**Task goal**. Please copy every line of the data in which the string "VRAW" appears.
== Records for processing
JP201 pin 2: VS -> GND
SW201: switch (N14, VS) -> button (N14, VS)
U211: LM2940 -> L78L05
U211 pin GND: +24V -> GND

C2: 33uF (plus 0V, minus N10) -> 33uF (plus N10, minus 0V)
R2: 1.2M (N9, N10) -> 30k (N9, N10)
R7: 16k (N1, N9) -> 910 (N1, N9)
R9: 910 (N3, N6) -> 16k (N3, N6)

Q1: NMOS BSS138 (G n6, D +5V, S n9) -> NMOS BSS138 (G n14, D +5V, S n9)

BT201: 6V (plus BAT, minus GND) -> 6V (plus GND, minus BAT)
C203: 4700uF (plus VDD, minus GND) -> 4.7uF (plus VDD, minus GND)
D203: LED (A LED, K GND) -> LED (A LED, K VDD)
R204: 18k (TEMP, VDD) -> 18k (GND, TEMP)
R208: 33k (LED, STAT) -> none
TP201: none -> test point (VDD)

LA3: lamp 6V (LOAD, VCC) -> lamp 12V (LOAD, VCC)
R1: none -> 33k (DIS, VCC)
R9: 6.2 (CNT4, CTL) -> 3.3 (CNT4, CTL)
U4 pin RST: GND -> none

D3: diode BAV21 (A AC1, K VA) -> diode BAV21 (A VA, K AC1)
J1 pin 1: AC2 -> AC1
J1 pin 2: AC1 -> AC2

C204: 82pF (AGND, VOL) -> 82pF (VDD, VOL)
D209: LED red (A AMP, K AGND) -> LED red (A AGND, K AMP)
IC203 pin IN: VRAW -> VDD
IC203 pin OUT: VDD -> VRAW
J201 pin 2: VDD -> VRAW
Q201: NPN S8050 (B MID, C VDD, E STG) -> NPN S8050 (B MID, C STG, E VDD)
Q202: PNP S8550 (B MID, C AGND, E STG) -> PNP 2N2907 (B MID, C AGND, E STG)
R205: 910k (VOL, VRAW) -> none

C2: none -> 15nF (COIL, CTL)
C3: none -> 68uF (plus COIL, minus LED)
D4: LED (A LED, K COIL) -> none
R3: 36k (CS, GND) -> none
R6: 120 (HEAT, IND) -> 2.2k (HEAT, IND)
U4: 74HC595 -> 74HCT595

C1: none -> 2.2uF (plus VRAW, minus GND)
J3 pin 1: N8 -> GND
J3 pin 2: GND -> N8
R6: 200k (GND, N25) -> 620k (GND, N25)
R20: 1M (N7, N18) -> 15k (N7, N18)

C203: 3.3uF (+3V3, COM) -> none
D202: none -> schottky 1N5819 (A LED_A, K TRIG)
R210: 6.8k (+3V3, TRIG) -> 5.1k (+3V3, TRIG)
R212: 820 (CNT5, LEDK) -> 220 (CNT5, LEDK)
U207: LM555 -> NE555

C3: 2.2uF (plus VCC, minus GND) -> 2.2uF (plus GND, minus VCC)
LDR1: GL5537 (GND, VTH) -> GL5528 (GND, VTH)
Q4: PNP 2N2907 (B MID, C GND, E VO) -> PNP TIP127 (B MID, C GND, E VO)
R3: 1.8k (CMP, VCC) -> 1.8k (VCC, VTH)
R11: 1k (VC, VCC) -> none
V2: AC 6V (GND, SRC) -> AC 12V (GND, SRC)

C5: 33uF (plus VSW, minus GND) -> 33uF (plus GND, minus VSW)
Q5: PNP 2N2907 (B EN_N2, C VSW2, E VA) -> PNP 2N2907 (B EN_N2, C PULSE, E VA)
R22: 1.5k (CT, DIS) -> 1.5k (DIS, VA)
====
**Answer section**.
IC203 pin IN: VRAW -> VDD
IC203 pin OUT: VDD -> VRAW
J201 pin 2: VDD -> VRAW
R205: 910k (VOL, VRAW) -> none
C1: none -> 2.2uF (plus VRAW, minus GND)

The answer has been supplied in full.